- RECORDED DATA
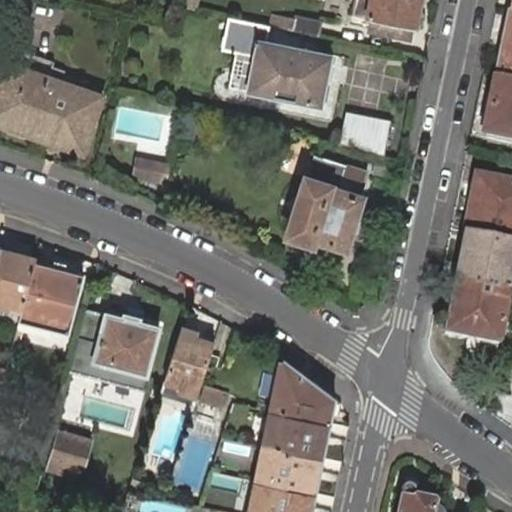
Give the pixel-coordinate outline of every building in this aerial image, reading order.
[(419,16),(422,0),(370,0),(367,16),(372,17),(370,28),(370,29),(370,30),(407,37),(408,37),(409,38),(409,37),(410,36),(411,25),(416,26),(417,25),(417,22),(419,16)] [(511,11),(498,77),(511,79),(511,11)] [(293,30),(319,36),(322,21),(296,15),(295,20),(293,30)] [(270,25),(228,16),(222,49),(236,52),(255,55),(247,91),(321,106),(332,54),(266,41),(270,25)] [(293,30),(295,20),(282,17),(280,27),(293,30)] [(228,87),(247,91),(255,55),(236,52),(231,72),(228,87)] [(356,55),(355,69),(378,71),(379,56),(356,55)] [(46,87),(48,78),(4,63),(2,67),(0,74),(0,112),(12,117),(11,122),(29,128),(38,131),(66,141),(65,146),(83,152),(102,96),(84,90),(81,99),(46,87)] [(511,79),(498,77),(495,91),(487,130),(511,135),(511,79)] [(61,82),(48,78),(46,87),(81,99),(84,90),(73,86),(61,82)] [(511,135),(487,130),(495,91),(490,91),(481,134),(511,140),(511,135)] [(380,117),(350,109),(341,145),(371,153),(380,117)] [(183,110),(180,137),(206,139),(209,113),(183,110)] [(395,121),(380,117),(371,153),(386,157),(395,121)] [(326,177),(331,160),(313,154),(306,178),(319,182),(321,175),(326,177)] [(166,185),(171,165),(136,157),(131,177),(166,185)] [(351,232),(356,216),(362,197),(358,196),(366,170),(331,160),(326,177),(321,175),(319,182),(306,178),(301,194),(293,219),(288,235),(292,236),(290,242),(307,247),(309,241),(312,243),(314,238),(346,248),(351,232)] [(511,240),(511,182),(477,175),(476,182),(472,198),(470,211),(465,231),(511,240)] [(365,218),(356,216),(351,232),(360,235),(365,218)] [(455,280),(510,292),(510,289),(511,286),(511,283),(511,280),(511,240),(465,231),(455,280)] [(21,311),(34,261),(35,259),(0,249),(0,315),(14,319),(14,316),(19,318),(21,311)] [(19,318),(19,319),(51,327),(68,332),(83,273),(63,268),(52,265),(34,261),(21,311),(19,318)] [(509,297),(510,292),(455,280),(445,334),(467,339),(477,341),(498,346),(504,318),(507,302),(509,297)] [(147,376),(159,328),(138,323),(139,319),(124,315),(123,319),(106,314),(93,362),(147,376)] [(193,407),(197,396),(215,342),(196,335),(197,330),(182,325),(164,380),(159,396),(193,407)] [(335,398),(283,358),(281,360),(272,404),(271,410),(330,423),(332,414),(333,407),(335,398)] [(228,393),(206,386),(201,401),(223,408),(228,393)] [(271,410),(264,444),(322,458),(330,423),(271,410)] [(74,469),(82,439),(59,432),(49,470),(64,475),(67,467),(74,469)] [(91,441),(82,439),(74,469),(83,471),(91,441)] [(315,493),(322,458),(264,444),(257,480),(315,493)] [(310,511),(315,493),(257,480),(250,511),(310,511)] [(433,511),(435,507),(436,502),(435,500),(414,496),(415,495),(415,494),(415,493),(415,491),(414,490),(414,489),(412,488),(411,488),(410,487),(409,487),(408,487),(406,488),(405,489),(404,489),(404,490),(403,491),(403,493),(403,494),(402,494),(398,511),(433,511)]
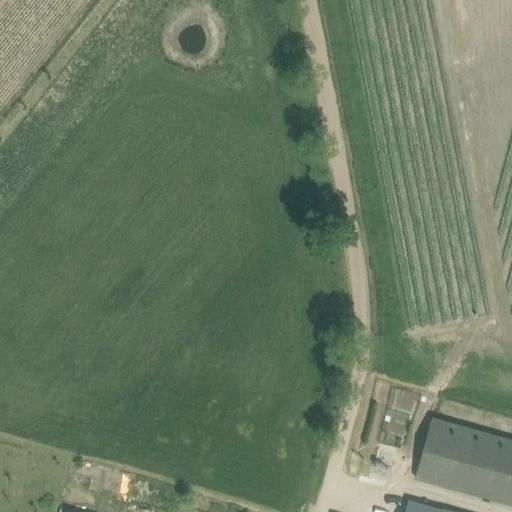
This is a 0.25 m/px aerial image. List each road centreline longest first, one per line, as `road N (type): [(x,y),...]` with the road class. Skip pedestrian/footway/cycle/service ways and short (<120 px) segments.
road 1 (track): [(354,380),(369,314),(312,0)]
road 2 (unclassified): [(318,511),(354,380)]
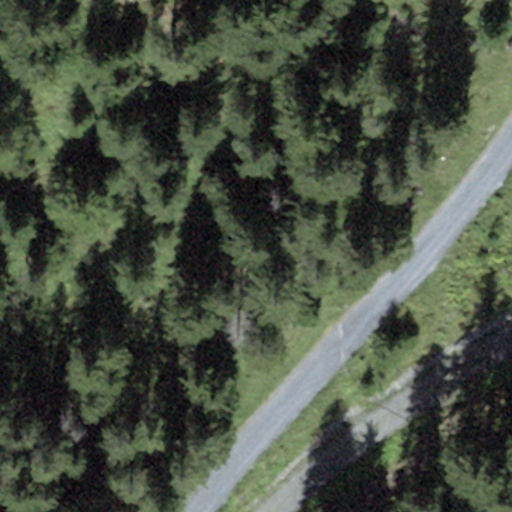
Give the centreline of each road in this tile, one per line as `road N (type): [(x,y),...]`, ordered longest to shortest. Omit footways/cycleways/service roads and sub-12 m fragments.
road 1 (track): [(511,134),(438,233),(229,455),(188,511)]
road 2 (track): [(272,511),(322,463),(467,358),(511,336)]
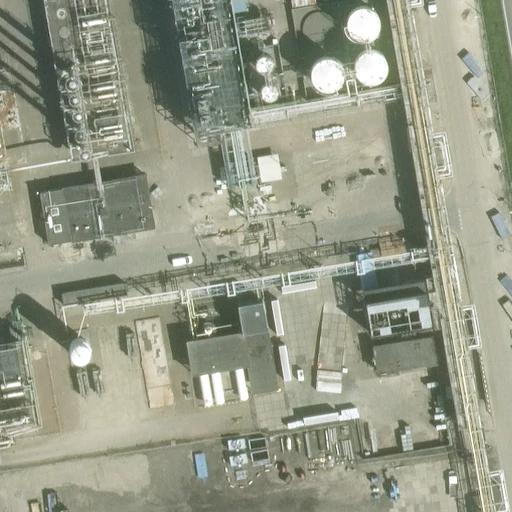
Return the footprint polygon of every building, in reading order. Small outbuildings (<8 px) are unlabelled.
[(107,0),(47,0),(62,110),(79,107),(81,122),(73,123),(75,144),(92,142),(91,134),(113,131),(112,129),(128,127),(121,75),(106,77),(104,64),(114,63),(113,51),(114,51),(107,0)] [(175,0),(196,133),(225,128),(230,121),(236,124),(252,121),(249,98),(236,90),(234,103),(226,104),(196,64),(203,58),(204,47),(224,49),(237,40),(230,36),(228,26),(230,26),(223,16),(230,11),(246,8),(245,0),(233,0),(233,9),(205,13),(196,7),(192,3),(178,5),(181,0),(175,0)] [(351,6),(350,37),(377,37),(378,7),(351,6)] [(357,79),(388,77),(387,50),(356,52),(357,79)] [(340,92),(341,57),(317,56),(316,92),(340,92)] [(146,174),(41,192),(50,246),(155,228),(146,174)] [(373,344),(378,373),(440,362),(435,333),(421,336),(419,326),(432,323),(427,290),(366,300),(372,334),(380,332),(382,343),(373,344)] [(248,364),(254,393),(279,389),(264,300),(238,304),(243,330),(187,340),(193,374),(248,364)] [(0,327),(0,408),(18,406),(6,327),(0,327)]
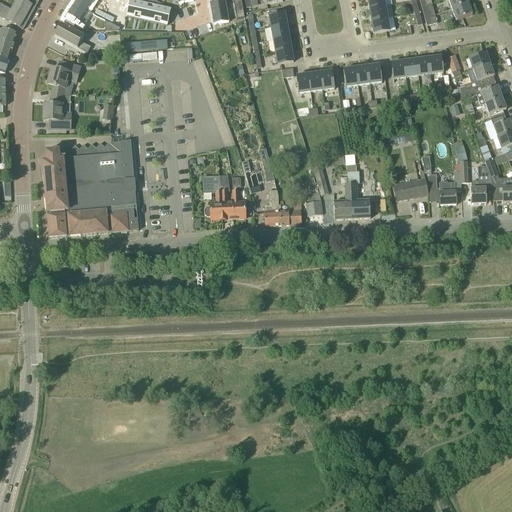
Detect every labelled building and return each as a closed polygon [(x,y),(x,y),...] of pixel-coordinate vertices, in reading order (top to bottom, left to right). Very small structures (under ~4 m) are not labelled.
[(0,17),(14,26),(23,31),(35,8),(39,1),(37,0),(22,0),(21,0),(17,0),(12,10),(0,3),(0,17)] [(76,0),(70,9),(83,18),(87,12),(96,0),(76,0)] [(131,0),(127,17),(146,22),(166,27),(171,10),(168,9),(156,6),(150,5),(131,0)] [(224,0),(210,3),(214,25),(228,23),(225,2),(224,0)] [(239,0),(233,0),(235,11),(242,10),(239,0)] [(244,0),(246,9),(258,7),(256,0),(244,0)] [(367,0),(369,10),(385,7),(383,0),(367,0)] [(448,0),(452,10),(468,4),(466,0),(448,0)] [(435,14),(432,4),(421,7),(424,17),(435,14)] [(452,10),(453,12),(456,21),(472,15),(468,4),(452,10)] [(371,22),(387,19),(385,7),(369,10),(371,22)] [(92,16),(87,12),(83,18),(70,9),(63,20),(73,26),(74,22),(83,28),(92,16)] [(287,26),(284,13),(269,16),(271,29),(287,26)] [(424,17),(427,27),(437,24),(435,14),(424,17)] [(371,22),(373,34),(389,32),(387,19),(371,22)] [(105,22),(104,22),(105,32),(112,32),(119,32),(119,28),(105,22)] [(83,38),(69,30),(61,25),(54,37),(86,55),(90,48),(81,43),(83,38)] [(287,26),(271,29),(273,41),(289,38),(287,26)] [(0,73),(5,75),(9,61),(8,61),(12,51),(17,34),(7,31),(2,29),(0,35),(0,73)] [(289,38),(273,41),(275,53),(291,50),(289,38)] [(129,45),(121,45),(121,54),(149,52),(148,43),(129,45)] [(293,63),(291,50),(275,53),(277,66),(293,63)] [(485,53),(469,59),(472,69),(473,71),(490,65),(485,53)] [(428,59),(430,75),(443,73),(441,57),(428,59)] [(453,77),(460,75),(459,71),(460,71),(455,57),(447,60),(452,74),(453,77)] [(430,75),(428,59),(416,61),(418,77),(430,75)] [(418,77),(416,61),(403,62),(406,78),(418,77)] [(403,62),(391,64),(393,80),(406,78),(403,62)] [(64,98),(64,97),(70,97),(74,84),(75,84),(80,69),(60,63),(58,71),(52,69),(48,85),(52,87),(51,96),(64,98)] [(473,71),(467,73),(471,84),(477,82),(484,80),(494,76),(490,65),(473,71)] [(367,67),(370,85),(382,84),(379,66),(367,67)] [(355,69),(358,87),(370,85),(367,67),(355,69)] [(355,69),(343,71),(346,89),(358,87),(355,69)] [(294,78),(293,70),(281,71),(282,79),(294,78)] [(320,74),(322,92),(334,90),(332,72),(320,74)] [(322,92),(320,74),(308,75),(310,93),(322,92)] [(296,77),(297,87),(298,95),(310,93),(308,75),(296,77)] [(485,104),(502,98),(497,87),(481,93),(485,104)] [(51,96),(49,106),(44,106),(43,122),(49,122),(49,130),(70,131),(71,115),(62,115),(62,106),(64,98),(51,96)] [(491,122),(504,116),(503,111),(506,110),(502,98),(485,104),(489,116),(491,122)] [(112,121),(114,107),(104,106),(102,120),(112,121)] [(497,138),(511,132),(511,127),(510,120),(506,122),(504,116),(491,122),(493,127),(497,138)] [(511,132),(497,138),(501,150),(511,145),(511,132)] [(385,140),(387,146),(388,146),(389,147),(394,146),(395,145),(404,142),(406,143),(410,142),(411,141),(413,140),(411,134),(385,140)] [(79,158),(70,159),(62,152),(62,153),(59,153),(59,152),(55,152),(45,153),(46,160),(42,160),(42,165),(49,240),(128,233),(138,232),(130,142),(108,144),(121,155),(112,155),(104,156),(95,157),(87,158),(79,158)] [(104,148),(112,155),(121,155),(108,144),(104,148)] [(87,150),(95,157),(104,156),(96,149),(91,145),(87,150)] [(96,149),(104,156),(112,155),(104,148),(100,145),(96,149)] [(79,151),(87,158),(95,157),(87,150),(83,146),(79,151)] [(70,151),(79,158),(87,158),(79,151),(74,147),(70,151)] [(70,159),(79,158),(70,151),(66,148),(62,152),(70,159)] [(259,152),(265,172),(271,170),(265,150),(259,152)] [(343,157),(331,161),(333,168),(345,164),(343,157)] [(429,157),(421,159),(423,166),(423,175),(431,174),(430,165),(429,157)] [(484,162),(491,179),(498,177),(491,160),(484,162)] [(329,195),(319,161),(312,163),(321,197),(329,195)] [(459,163),(461,185),(468,184),(466,163),(459,163)] [(348,185),(350,185),(352,220),(370,220),(369,201),(357,202),(356,185),(359,185),(359,174),(356,174),(356,167),(347,167),(347,174),(348,185)] [(428,176),(429,190),(437,190),(436,176),(428,176)] [(233,221),(233,204),(228,204),(227,192),(229,192),(227,177),(220,178),(221,192),(222,221),(233,221)] [(211,194),(211,178),(203,178),(203,194),(211,194)] [(232,180),(232,189),(240,189),(240,179),(232,180)] [(503,204),(511,203),(511,179),(502,180),(502,187),(502,194),(503,204)] [(395,203),(428,197),(424,181),(392,187),(395,203)] [(478,184),(477,182),(472,183),(471,184),(471,205),(486,205),(485,190),(484,190),(484,183),(478,184)] [(440,194),(439,194),(440,207),(456,206),(455,193),(454,185),(448,185),(446,183),(440,184),(439,185),(440,194)] [(334,221),(352,220),(350,185),(348,185),(345,185),(345,202),(333,203),(334,221)] [(211,221),(222,221),(221,192),(216,193),(216,205),(210,205),(210,208),(206,208),(204,210),(204,216),(206,219),(211,219),(211,221)] [(233,221),(245,220),(244,204),(238,204),(238,192),(232,192),(233,204),(233,221)] [(265,228),(283,227),(282,213),(281,213),(280,206),(279,206),(278,197),(277,192),(268,193),(268,206),(264,207),(264,214),(265,228)] [(310,204),(306,205),(307,218),(322,216),(320,203),(318,193),(309,195),(310,204)] [(295,212),(282,213),(283,227),(289,227),(301,226),(300,196),(294,196),(295,212)]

- INSTRUCTIONS FOR THE TASK
Copy the lines of the material verbatim, from the line containing "Give the centreline" up to and including the line containing "road 2 (track): [(272,511),(322,463),(467,358),(511,336)]".

- RESULT OF THIS TASK
Give the centreline of each road in this tile, one per line as `road N (type): [(x,y),...]`, ordered longest to shortest. Omit footways/cycleways/service roads and sub-12 m fragments.
road 1 (track): [(511,134),(438,233),(229,455),(188,511)]
road 2 (track): [(272,511),(322,463),(467,358),(511,336)]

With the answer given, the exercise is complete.